• **Brief**: Leave every image behind and restate the data word for word.

• **Supplied information**:

╭──

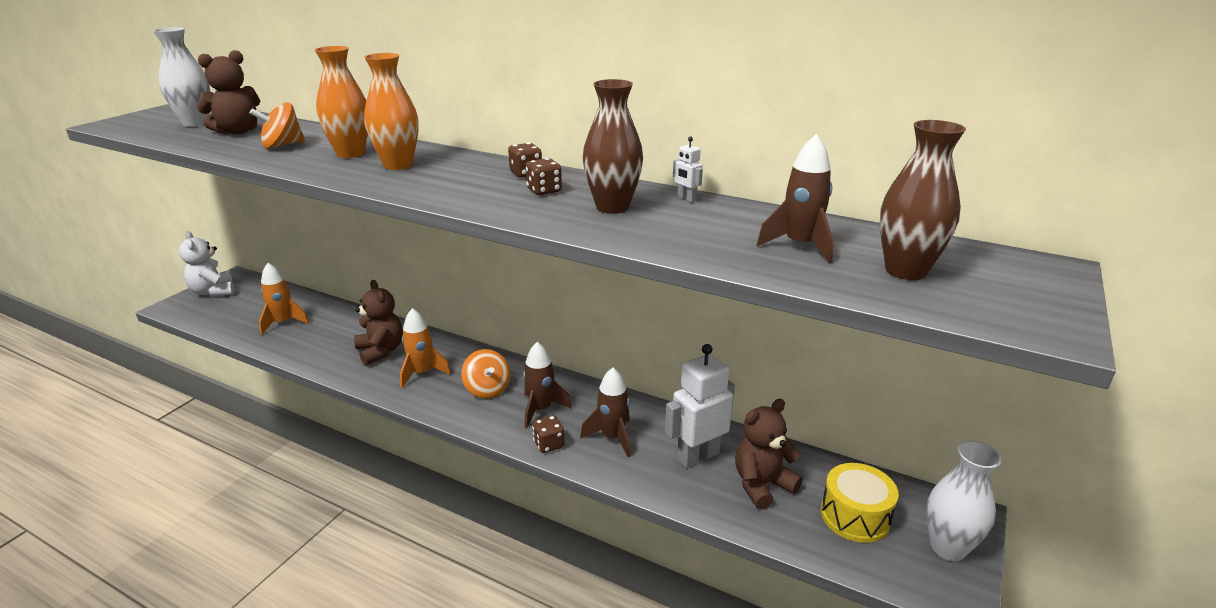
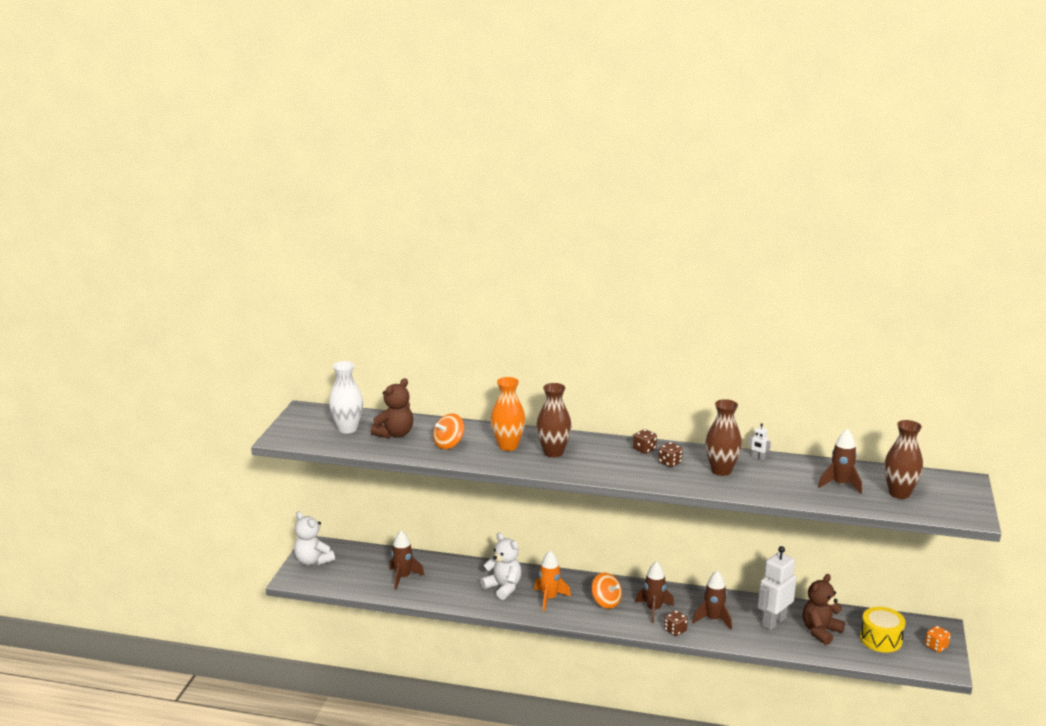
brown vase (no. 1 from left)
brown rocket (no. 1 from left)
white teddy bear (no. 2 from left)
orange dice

╰──

• **Response area**:
brown vase (no. 1 from left)
brown rocket (no. 1 from left)
white teddy bear (no. 2 from left)
orange dice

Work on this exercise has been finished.